> Exercise prompt: Filter the records below for the word "brown". Keep each line that has it.

> Data for this exercise:
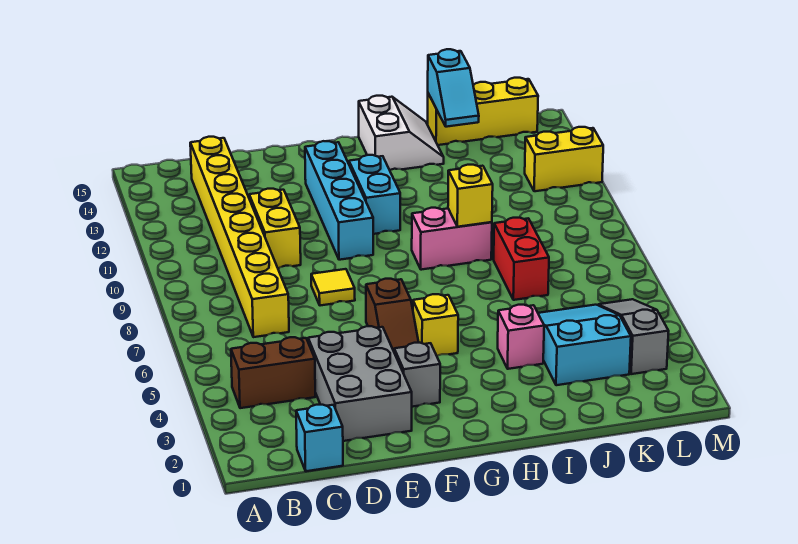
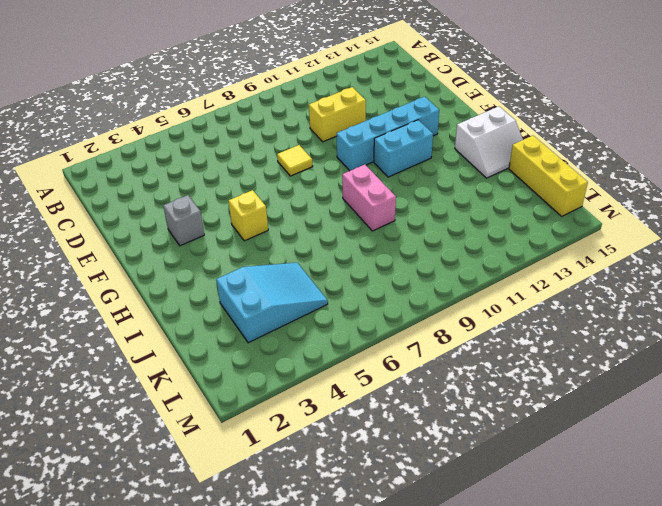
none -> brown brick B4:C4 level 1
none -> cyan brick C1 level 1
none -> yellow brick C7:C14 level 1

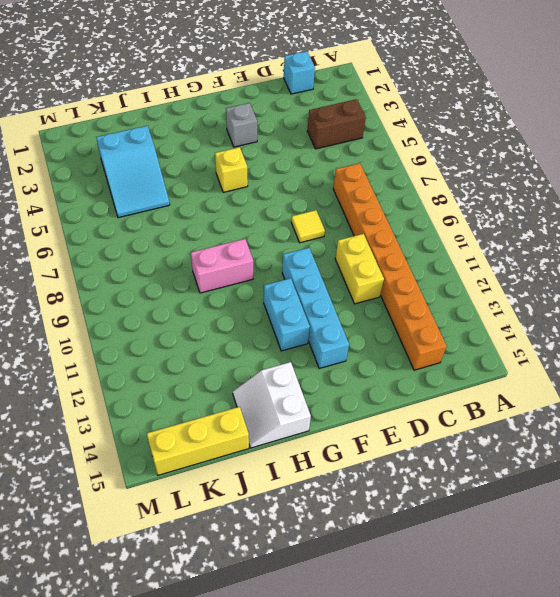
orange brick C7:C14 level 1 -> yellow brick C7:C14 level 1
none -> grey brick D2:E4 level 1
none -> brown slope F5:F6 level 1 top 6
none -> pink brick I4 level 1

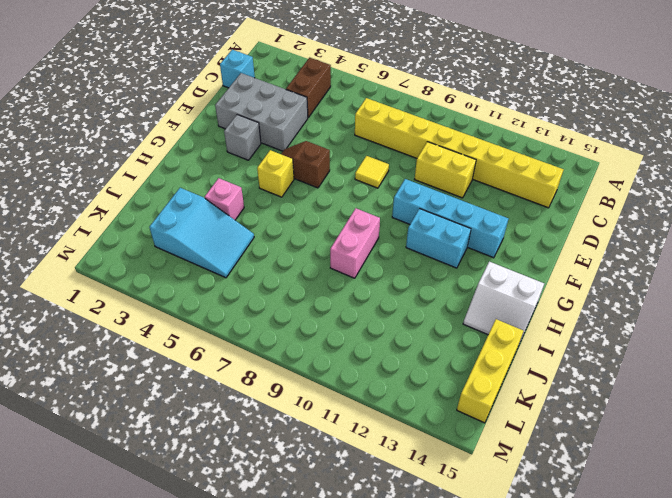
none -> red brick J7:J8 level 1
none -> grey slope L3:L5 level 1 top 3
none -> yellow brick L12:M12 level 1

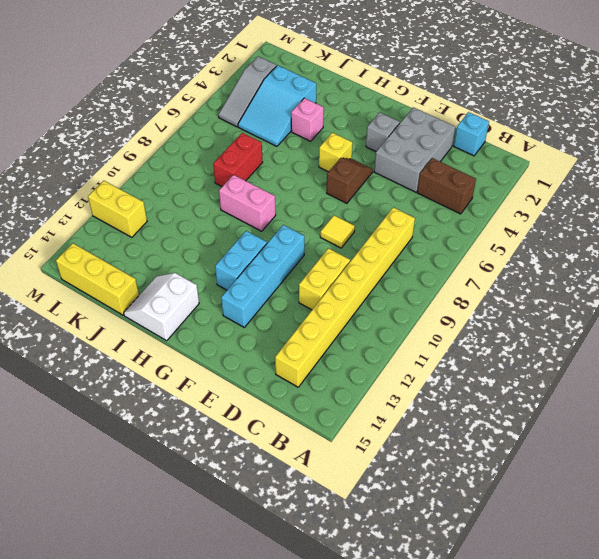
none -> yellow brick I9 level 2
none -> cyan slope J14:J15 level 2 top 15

> Problem solution:
none -> brown brick B4:C4 level 1
none -> brown slope F5:F6 level 1 top 6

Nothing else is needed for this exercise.